Records contained in a dataset:
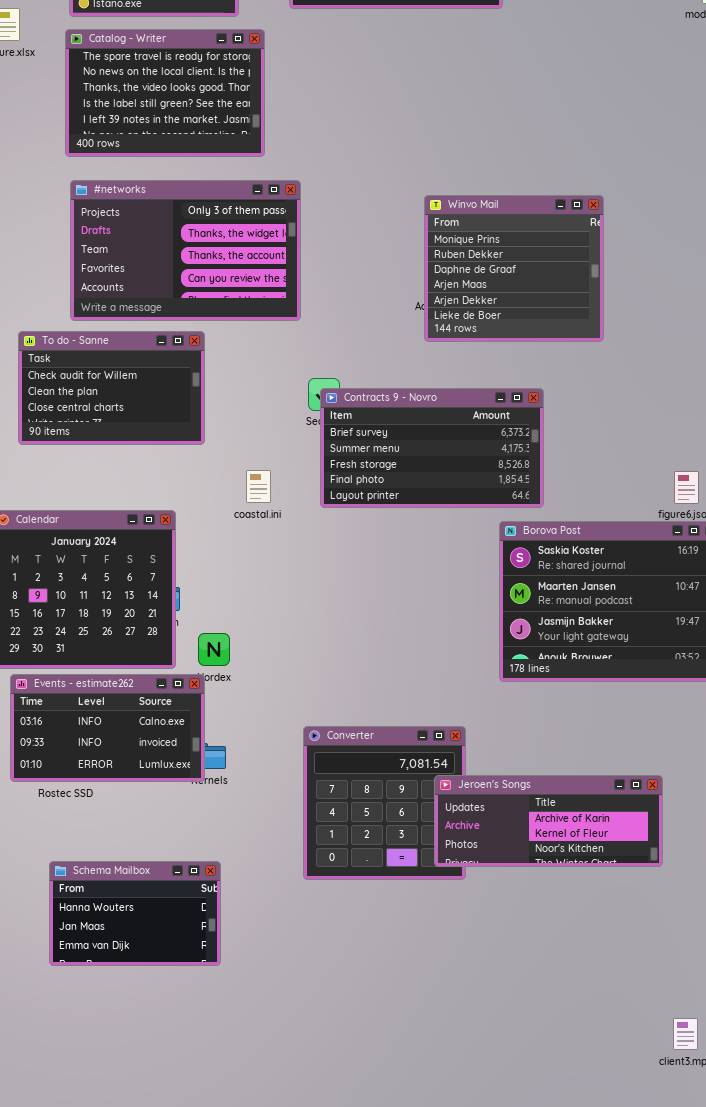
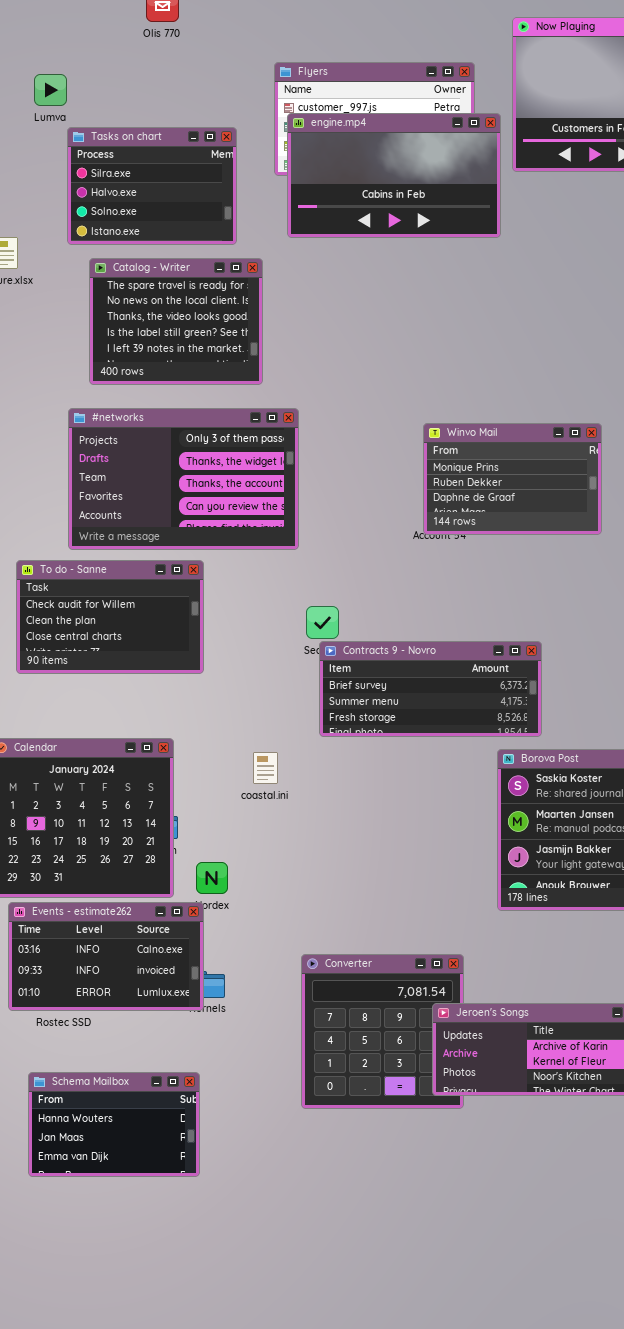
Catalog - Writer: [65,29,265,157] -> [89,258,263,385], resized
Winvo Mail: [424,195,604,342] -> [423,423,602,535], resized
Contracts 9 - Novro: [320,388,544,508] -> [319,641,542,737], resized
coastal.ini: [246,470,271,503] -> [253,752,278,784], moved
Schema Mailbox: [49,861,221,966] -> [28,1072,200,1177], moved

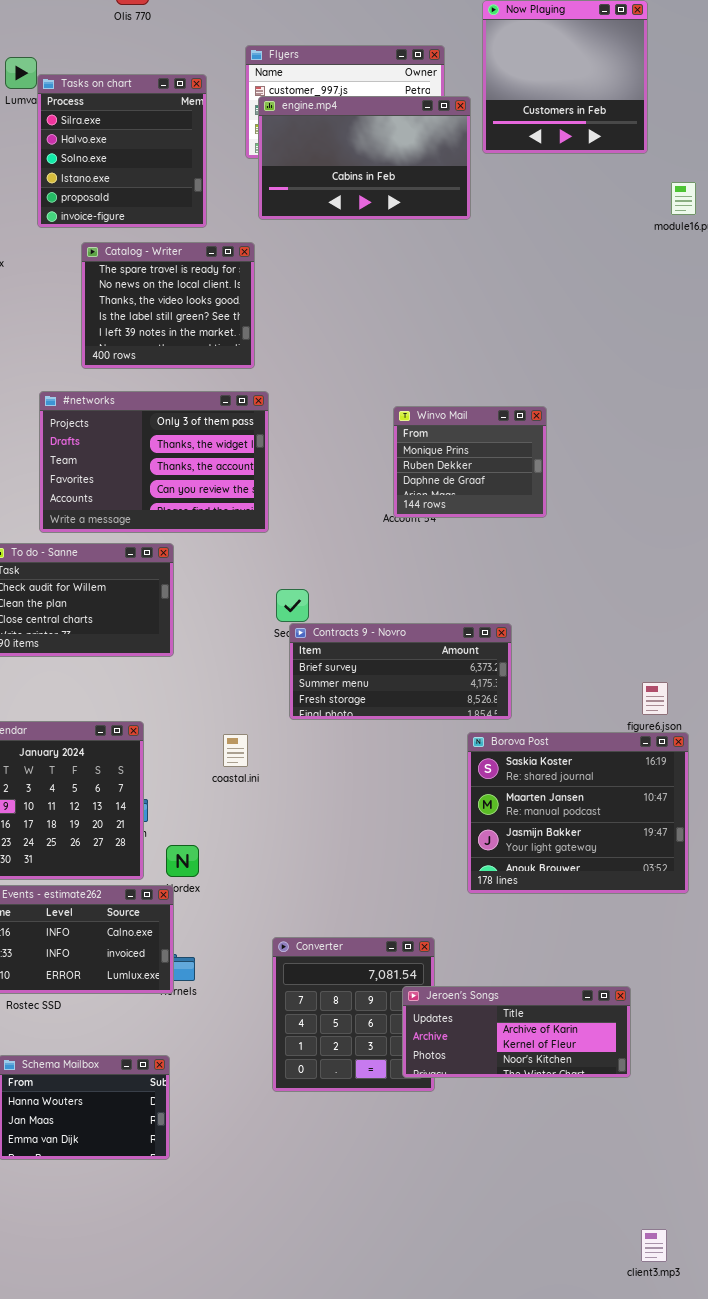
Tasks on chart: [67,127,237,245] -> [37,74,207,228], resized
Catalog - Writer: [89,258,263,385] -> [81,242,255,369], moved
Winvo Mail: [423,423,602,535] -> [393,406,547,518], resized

PROBLEM DESCRIPTION
Type out the data above once more, exactly, with no images included.

ANSWER SECTION
Catalog - Writer: [65,29,265,157] -> [89,258,263,385], resized
Winvo Mail: [424,195,604,342] -> [423,423,602,535], resized
Contracts 9 - Novro: [320,388,544,508] -> [319,641,542,737], resized
coastal.ini: [246,470,271,503] -> [253,752,278,784], moved
Schema Mailbox: [49,861,221,966] -> [28,1072,200,1177], moved

Tasks on chart: [67,127,237,245] -> [37,74,207,228], resized
Catalog - Writer: [89,258,263,385] -> [81,242,255,369], moved
Winvo Mail: [423,423,602,535] -> [393,406,547,518], resized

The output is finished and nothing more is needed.